Stored items:
* * *

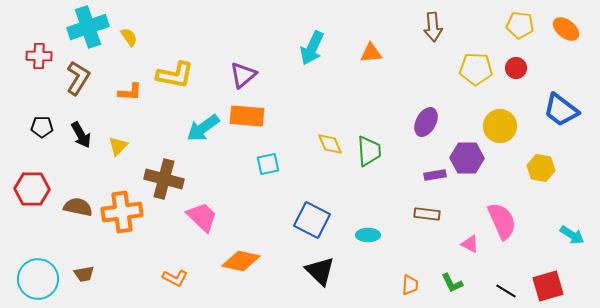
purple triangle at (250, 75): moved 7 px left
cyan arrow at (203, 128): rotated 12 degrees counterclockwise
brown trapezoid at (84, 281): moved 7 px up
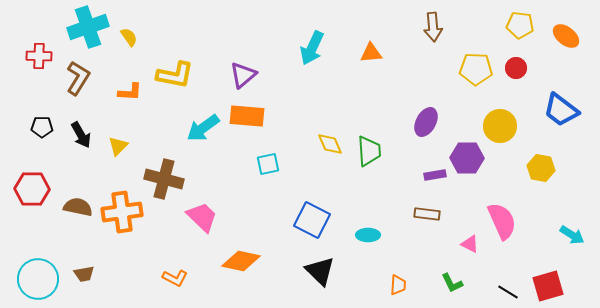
orange ellipse at (566, 29): moved 7 px down
orange trapezoid at (410, 285): moved 12 px left
black line at (506, 291): moved 2 px right, 1 px down
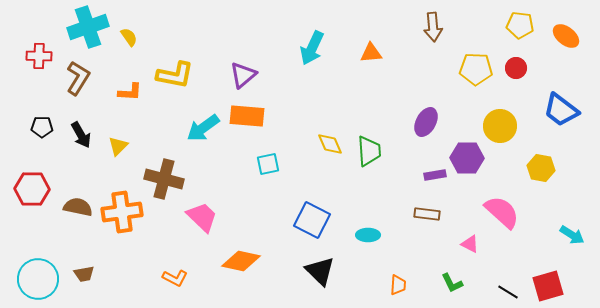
pink semicircle at (502, 221): moved 9 px up; rotated 24 degrees counterclockwise
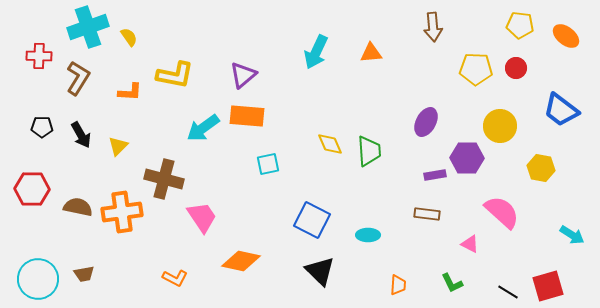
cyan arrow at (312, 48): moved 4 px right, 4 px down
pink trapezoid at (202, 217): rotated 12 degrees clockwise
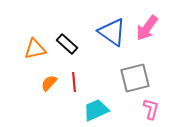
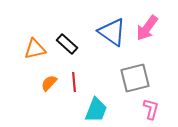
cyan trapezoid: rotated 136 degrees clockwise
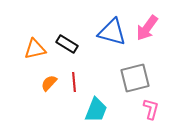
blue triangle: rotated 20 degrees counterclockwise
black rectangle: rotated 10 degrees counterclockwise
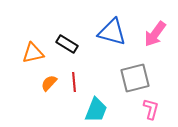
pink arrow: moved 8 px right, 6 px down
orange triangle: moved 2 px left, 4 px down
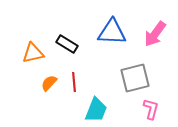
blue triangle: rotated 12 degrees counterclockwise
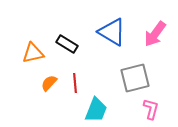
blue triangle: rotated 28 degrees clockwise
red line: moved 1 px right, 1 px down
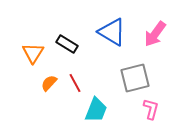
orange triangle: rotated 45 degrees counterclockwise
red line: rotated 24 degrees counterclockwise
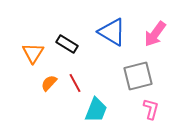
gray square: moved 3 px right, 2 px up
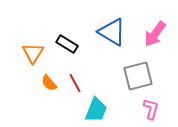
orange semicircle: rotated 84 degrees counterclockwise
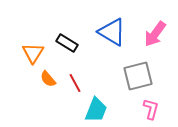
black rectangle: moved 1 px up
orange semicircle: moved 1 px left, 4 px up
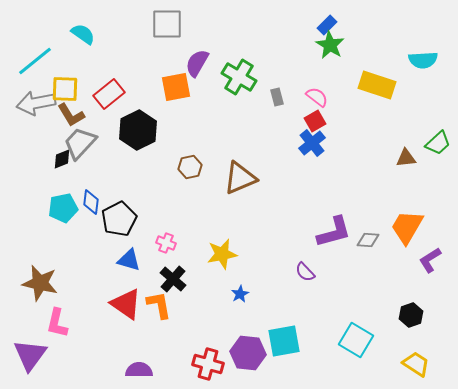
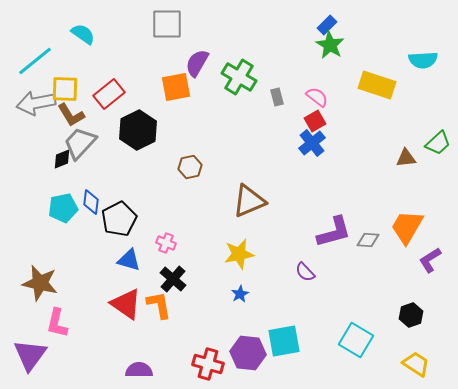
brown triangle at (240, 178): moved 9 px right, 23 px down
yellow star at (222, 254): moved 17 px right
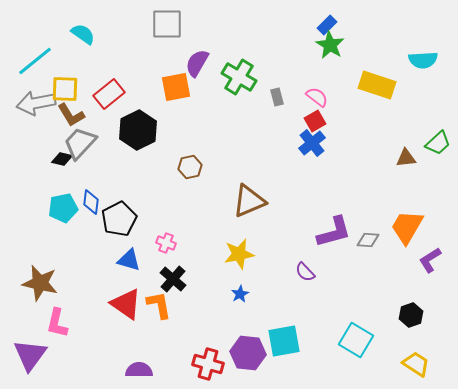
black diamond at (62, 159): rotated 35 degrees clockwise
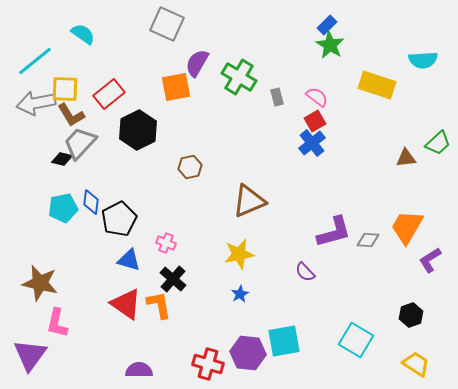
gray square at (167, 24): rotated 24 degrees clockwise
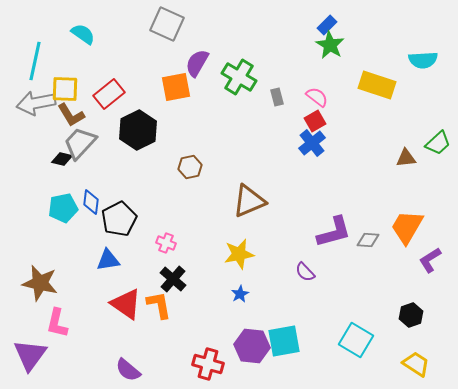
cyan line at (35, 61): rotated 39 degrees counterclockwise
blue triangle at (129, 260): moved 21 px left; rotated 25 degrees counterclockwise
purple hexagon at (248, 353): moved 4 px right, 7 px up
purple semicircle at (139, 370): moved 11 px left; rotated 140 degrees counterclockwise
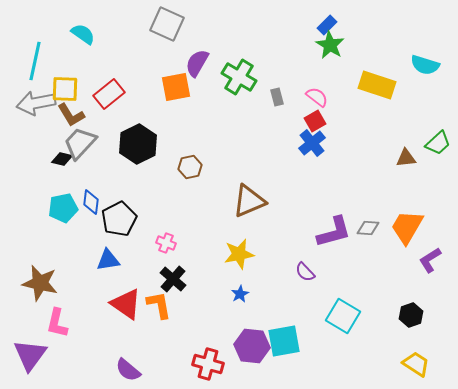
cyan semicircle at (423, 60): moved 2 px right, 5 px down; rotated 20 degrees clockwise
black hexagon at (138, 130): moved 14 px down
gray diamond at (368, 240): moved 12 px up
cyan square at (356, 340): moved 13 px left, 24 px up
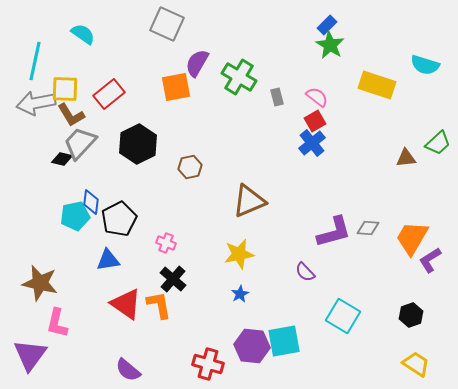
cyan pentagon at (63, 208): moved 12 px right, 8 px down
orange trapezoid at (407, 227): moved 5 px right, 11 px down
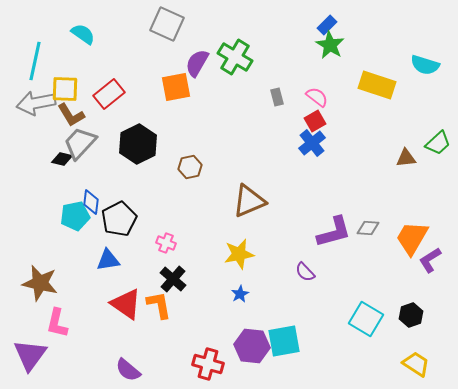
green cross at (239, 77): moved 4 px left, 20 px up
cyan square at (343, 316): moved 23 px right, 3 px down
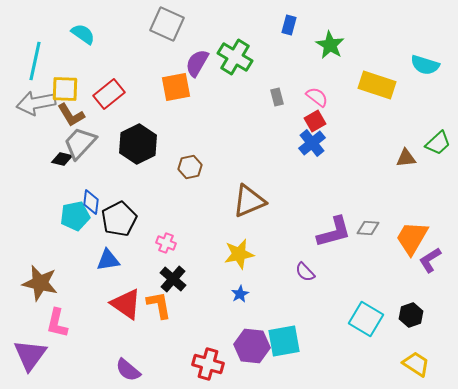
blue rectangle at (327, 25): moved 38 px left; rotated 30 degrees counterclockwise
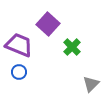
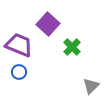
gray triangle: moved 2 px down
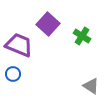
green cross: moved 10 px right, 11 px up; rotated 12 degrees counterclockwise
blue circle: moved 6 px left, 2 px down
gray triangle: rotated 42 degrees counterclockwise
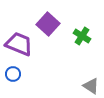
purple trapezoid: moved 1 px up
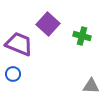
green cross: rotated 18 degrees counterclockwise
gray triangle: rotated 30 degrees counterclockwise
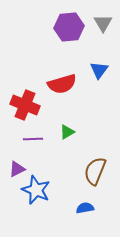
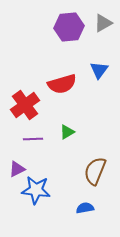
gray triangle: rotated 30 degrees clockwise
red cross: rotated 32 degrees clockwise
blue star: rotated 16 degrees counterclockwise
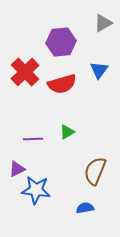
purple hexagon: moved 8 px left, 15 px down
red cross: moved 33 px up; rotated 8 degrees counterclockwise
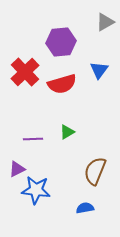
gray triangle: moved 2 px right, 1 px up
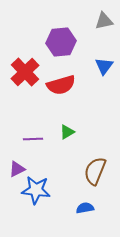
gray triangle: moved 1 px left, 1 px up; rotated 18 degrees clockwise
blue triangle: moved 5 px right, 4 px up
red semicircle: moved 1 px left, 1 px down
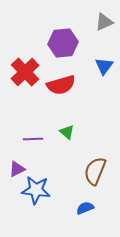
gray triangle: moved 1 px down; rotated 12 degrees counterclockwise
purple hexagon: moved 2 px right, 1 px down
green triangle: rotated 49 degrees counterclockwise
blue semicircle: rotated 12 degrees counterclockwise
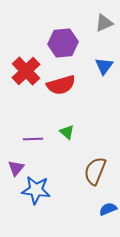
gray triangle: moved 1 px down
red cross: moved 1 px right, 1 px up
purple triangle: moved 1 px left, 1 px up; rotated 24 degrees counterclockwise
blue semicircle: moved 23 px right, 1 px down
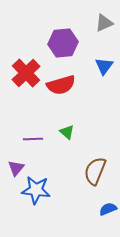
red cross: moved 2 px down
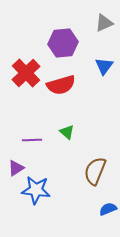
purple line: moved 1 px left, 1 px down
purple triangle: rotated 18 degrees clockwise
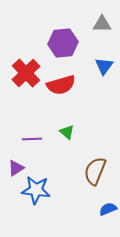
gray triangle: moved 2 px left, 1 px down; rotated 24 degrees clockwise
purple line: moved 1 px up
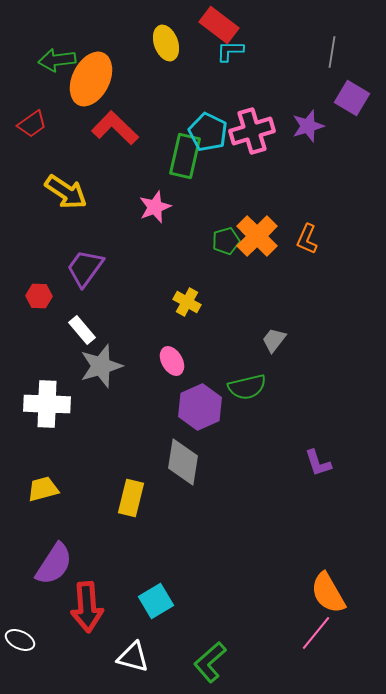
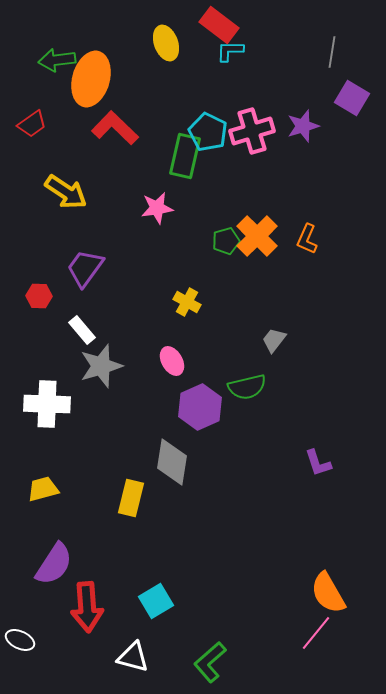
orange ellipse: rotated 10 degrees counterclockwise
purple star: moved 5 px left
pink star: moved 2 px right, 1 px down; rotated 12 degrees clockwise
gray diamond: moved 11 px left
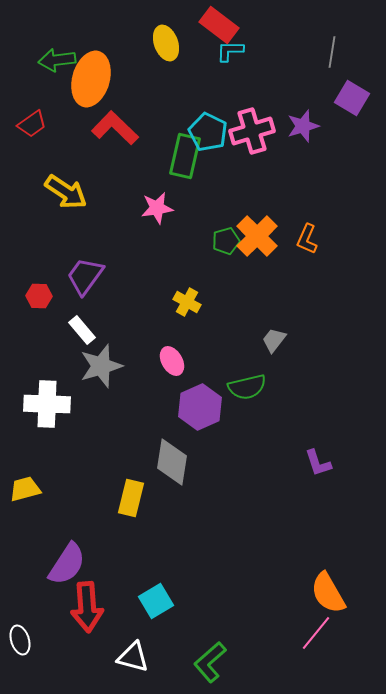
purple trapezoid: moved 8 px down
yellow trapezoid: moved 18 px left
purple semicircle: moved 13 px right
white ellipse: rotated 48 degrees clockwise
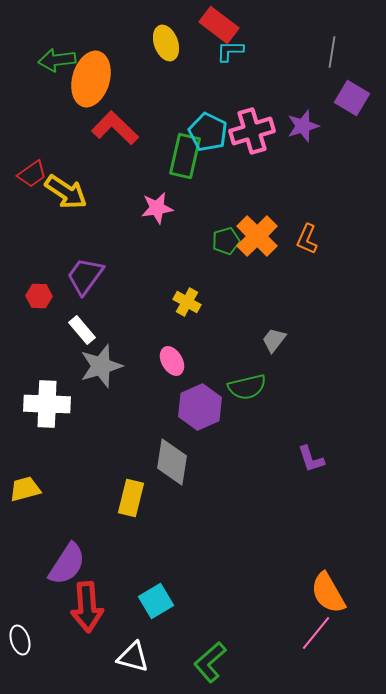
red trapezoid: moved 50 px down
purple L-shape: moved 7 px left, 4 px up
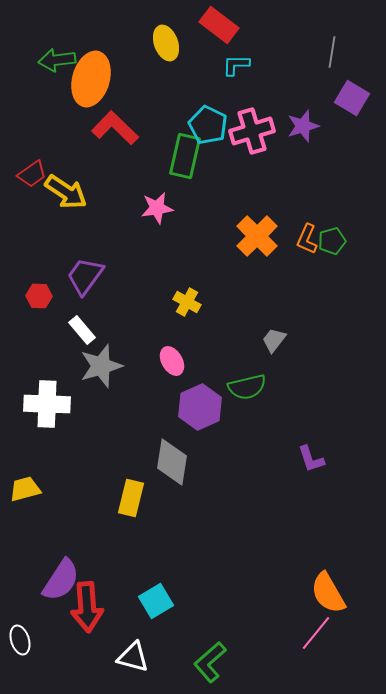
cyan L-shape: moved 6 px right, 14 px down
cyan pentagon: moved 7 px up
green pentagon: moved 106 px right
purple semicircle: moved 6 px left, 16 px down
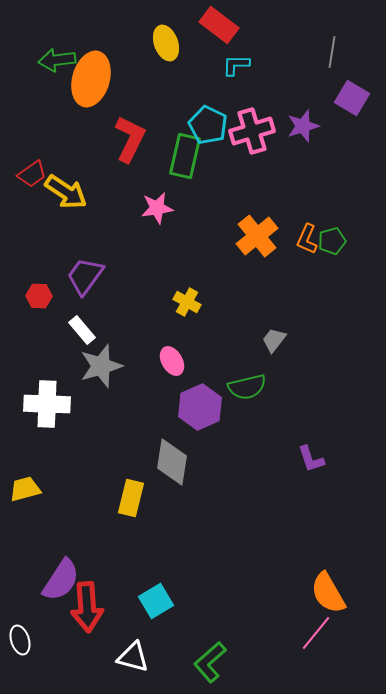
red L-shape: moved 15 px right, 11 px down; rotated 72 degrees clockwise
orange cross: rotated 6 degrees clockwise
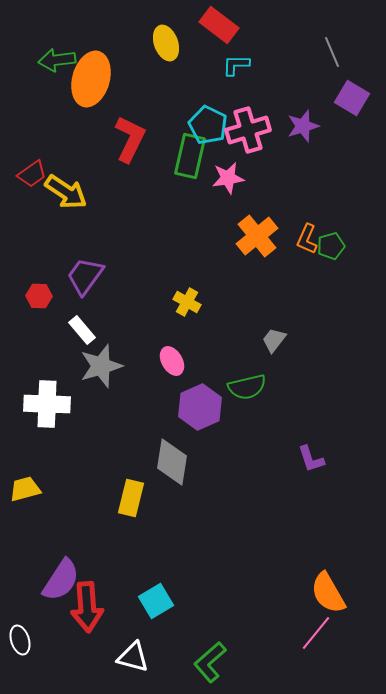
gray line: rotated 32 degrees counterclockwise
pink cross: moved 4 px left, 1 px up
green rectangle: moved 5 px right
pink star: moved 71 px right, 30 px up
green pentagon: moved 1 px left, 5 px down
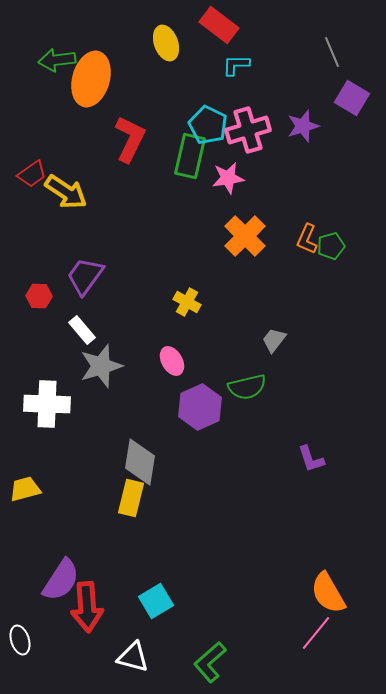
orange cross: moved 12 px left; rotated 6 degrees counterclockwise
gray diamond: moved 32 px left
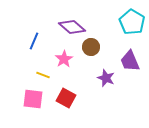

* * *

| TASK TO CARRY OUT |
Output every line of the listing above as a JSON list of strings, one string per line, skipping blank lines and leaving out the picture lines.

| WRITTEN ANSWER |
[
  "purple triangle at (250, 75): moved 7 px left",
  "cyan arrow at (203, 128): rotated 12 degrees counterclockwise",
  "brown trapezoid at (84, 281): moved 7 px up",
  "orange ellipse at (566, 29): moved 7 px down",
  "orange trapezoid at (410, 285): moved 12 px left",
  "black line at (506, 291): moved 2 px right, 1 px down",
  "pink semicircle at (502, 221): moved 9 px up; rotated 24 degrees counterclockwise",
  "cyan arrow at (312, 48): moved 4 px right, 4 px down",
  "pink trapezoid at (202, 217): rotated 12 degrees clockwise",
  "cyan trapezoid: rotated 136 degrees clockwise",
  "blue triangle: rotated 20 degrees counterclockwise",
  "black rectangle: rotated 10 degrees counterclockwise",
  "pink arrow: moved 8 px right, 6 px down",
  "orange triangle: moved 2 px left, 4 px down",
  "blue triangle: rotated 12 degrees counterclockwise",
  "blue triangle: rotated 28 degrees clockwise",
  "red line: moved 1 px right, 1 px down",
  "orange triangle: rotated 45 degrees counterclockwise",
  "red line: rotated 24 degrees counterclockwise",
  "gray square: moved 3 px right, 2 px up",
  "orange semicircle: rotated 84 degrees counterclockwise",
  "black rectangle: moved 1 px up",
  "orange semicircle: moved 1 px left, 4 px up",
  "brown triangle at (240, 178): moved 9 px right, 23 px down",
  "yellow star at (222, 254): moved 17 px right",
  "black diamond at (62, 159): rotated 35 degrees clockwise",
  "gray square at (167, 24): rotated 24 degrees clockwise",
  "cyan line at (35, 61): rotated 39 degrees counterclockwise",
  "blue triangle at (129, 260): moved 21 px left; rotated 25 degrees counterclockwise",
  "purple hexagon at (248, 353): moved 4 px right, 7 px up",
  "purple semicircle at (139, 370): moved 11 px left; rotated 140 degrees counterclockwise",
  "cyan semicircle at (423, 60): moved 2 px right, 5 px down; rotated 20 degrees clockwise",
  "black hexagon at (138, 130): moved 14 px down",
  "gray diamond at (368, 240): moved 12 px up",
  "cyan square at (356, 340): moved 13 px left, 24 px up",
  "cyan pentagon at (63, 208): moved 12 px right, 8 px down",
  "orange trapezoid at (407, 227): moved 5 px right, 11 px down",
  "green cross at (239, 77): moved 4 px left, 20 px up",
  "cyan square at (343, 316): moved 23 px right, 3 px down",
  "blue rectangle at (327, 25): moved 38 px left; rotated 30 degrees counterclockwise",
  "gray triangle: moved 2 px down",
  "green cross: moved 10 px right, 11 px up; rotated 12 degrees counterclockwise",
  "blue circle: moved 6 px left, 2 px down",
  "gray triangle: rotated 42 degrees counterclockwise",
  "purple trapezoid: moved 1 px up",
  "green cross: rotated 18 degrees counterclockwise",
  "gray triangle: rotated 30 degrees counterclockwise",
  "gray triangle: rotated 30 degrees clockwise",
  "red cross: rotated 32 degrees clockwise",
  "blue star: rotated 16 degrees counterclockwise",
  "purple hexagon: moved 8 px left, 15 px down",
  "red cross: moved 33 px up; rotated 8 degrees counterclockwise",
  "gray triangle: moved 2 px right, 1 px up",
  "gray triangle: moved 1 px left, 1 px up; rotated 18 degrees clockwise",
  "blue triangle: moved 5 px right, 4 px up",
  "red semicircle: moved 1 px left, 1 px down",
  "gray triangle: moved 1 px down; rotated 12 degrees counterclockwise",
  "purple hexagon: moved 2 px right, 1 px down",
  "green triangle: rotated 49 degrees counterclockwise",
  "blue semicircle: rotated 12 degrees counterclockwise",
  "gray triangle: moved 1 px down",
  "red cross: moved 1 px right, 1 px up",
  "purple triangle: moved 1 px left, 1 px up; rotated 24 degrees counterclockwise",
  "blue semicircle: moved 23 px right, 1 px down",
  "red cross: moved 2 px down",
  "purple line: moved 1 px left, 1 px down",
  "purple triangle: rotated 18 degrees clockwise",
  "gray triangle: moved 2 px left, 1 px down; rotated 24 degrees clockwise",
  "purple line: moved 1 px up",
  "orange ellipse: rotated 10 degrees counterclockwise",
  "purple star: moved 5 px left",
  "pink star: moved 2 px right, 1 px down; rotated 12 degrees clockwise",
  "gray diamond: moved 11 px left",
  "purple trapezoid: moved 8 px down",
  "yellow trapezoid: moved 18 px left",
  "purple semicircle: moved 13 px right",
  "white ellipse: rotated 48 degrees clockwise",
  "red trapezoid: moved 50 px down",
  "purple L-shape: moved 7 px left, 4 px up",
  "cyan L-shape: moved 6 px right, 14 px down",
  "cyan pentagon: moved 7 px up",
  "green pentagon: moved 106 px right",
  "purple semicircle: moved 6 px left, 16 px down",
  "red L-shape: moved 15 px right, 11 px down; rotated 72 degrees clockwise",
  "orange cross: rotated 6 degrees clockwise",
  "gray line: rotated 32 degrees counterclockwise",
  "pink cross: moved 4 px left, 1 px up",
  "green rectangle: moved 5 px right",
  "pink star: moved 71 px right, 30 px up",
  "green pentagon: moved 1 px left, 5 px down",
  "orange cross: moved 12 px left; rotated 6 degrees counterclockwise",
  "gray diamond: moved 32 px left"
]